### Exercise brief
In the data below, find every line that has the string "GATE", and copy it.

### Records for this task
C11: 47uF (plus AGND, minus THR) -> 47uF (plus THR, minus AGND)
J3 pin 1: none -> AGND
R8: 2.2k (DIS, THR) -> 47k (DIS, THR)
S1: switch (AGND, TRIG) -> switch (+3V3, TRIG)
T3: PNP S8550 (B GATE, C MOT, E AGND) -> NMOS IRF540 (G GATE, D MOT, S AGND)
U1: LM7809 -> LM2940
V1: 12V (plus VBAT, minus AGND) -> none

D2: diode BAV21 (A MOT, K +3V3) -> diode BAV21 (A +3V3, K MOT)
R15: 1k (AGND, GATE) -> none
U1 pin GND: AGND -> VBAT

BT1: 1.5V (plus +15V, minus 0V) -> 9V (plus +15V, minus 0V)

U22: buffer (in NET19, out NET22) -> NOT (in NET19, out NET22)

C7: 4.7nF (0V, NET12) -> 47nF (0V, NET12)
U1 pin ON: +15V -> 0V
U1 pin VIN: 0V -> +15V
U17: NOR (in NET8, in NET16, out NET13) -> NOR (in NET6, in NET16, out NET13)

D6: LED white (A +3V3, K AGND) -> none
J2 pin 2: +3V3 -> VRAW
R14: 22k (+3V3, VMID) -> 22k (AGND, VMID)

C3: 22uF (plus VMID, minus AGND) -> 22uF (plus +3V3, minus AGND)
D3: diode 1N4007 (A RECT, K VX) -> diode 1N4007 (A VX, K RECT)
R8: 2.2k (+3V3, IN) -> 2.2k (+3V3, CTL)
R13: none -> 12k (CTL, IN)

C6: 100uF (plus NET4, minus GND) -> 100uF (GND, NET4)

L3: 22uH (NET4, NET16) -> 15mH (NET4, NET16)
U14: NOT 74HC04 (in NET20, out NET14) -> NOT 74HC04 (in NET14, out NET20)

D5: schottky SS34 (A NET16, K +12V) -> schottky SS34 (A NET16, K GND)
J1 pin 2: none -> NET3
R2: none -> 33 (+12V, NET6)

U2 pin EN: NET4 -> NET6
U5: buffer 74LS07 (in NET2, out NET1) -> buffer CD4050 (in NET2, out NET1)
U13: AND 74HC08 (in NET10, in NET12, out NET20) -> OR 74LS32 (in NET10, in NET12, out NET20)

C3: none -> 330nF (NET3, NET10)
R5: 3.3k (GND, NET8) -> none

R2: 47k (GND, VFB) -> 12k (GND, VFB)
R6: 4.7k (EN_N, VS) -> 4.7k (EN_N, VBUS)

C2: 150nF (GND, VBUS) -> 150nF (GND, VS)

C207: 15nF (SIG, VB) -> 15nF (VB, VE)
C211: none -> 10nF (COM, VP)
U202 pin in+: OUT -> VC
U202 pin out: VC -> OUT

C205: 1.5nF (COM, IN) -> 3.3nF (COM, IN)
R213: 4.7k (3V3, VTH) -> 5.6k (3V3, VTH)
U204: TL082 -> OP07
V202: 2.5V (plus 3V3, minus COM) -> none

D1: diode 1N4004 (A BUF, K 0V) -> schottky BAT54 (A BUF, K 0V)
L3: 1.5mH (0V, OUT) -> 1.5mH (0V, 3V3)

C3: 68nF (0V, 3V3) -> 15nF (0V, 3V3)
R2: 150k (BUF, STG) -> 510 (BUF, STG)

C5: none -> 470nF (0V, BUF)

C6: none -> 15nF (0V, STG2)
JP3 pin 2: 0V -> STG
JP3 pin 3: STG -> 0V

### Completed task
T3: PNP S8550 (B GATE, C MOT, E AGND) -> NMOS IRF540 (G GATE, D MOT, S AGND)
R15: 1k (AGND, GATE) -> none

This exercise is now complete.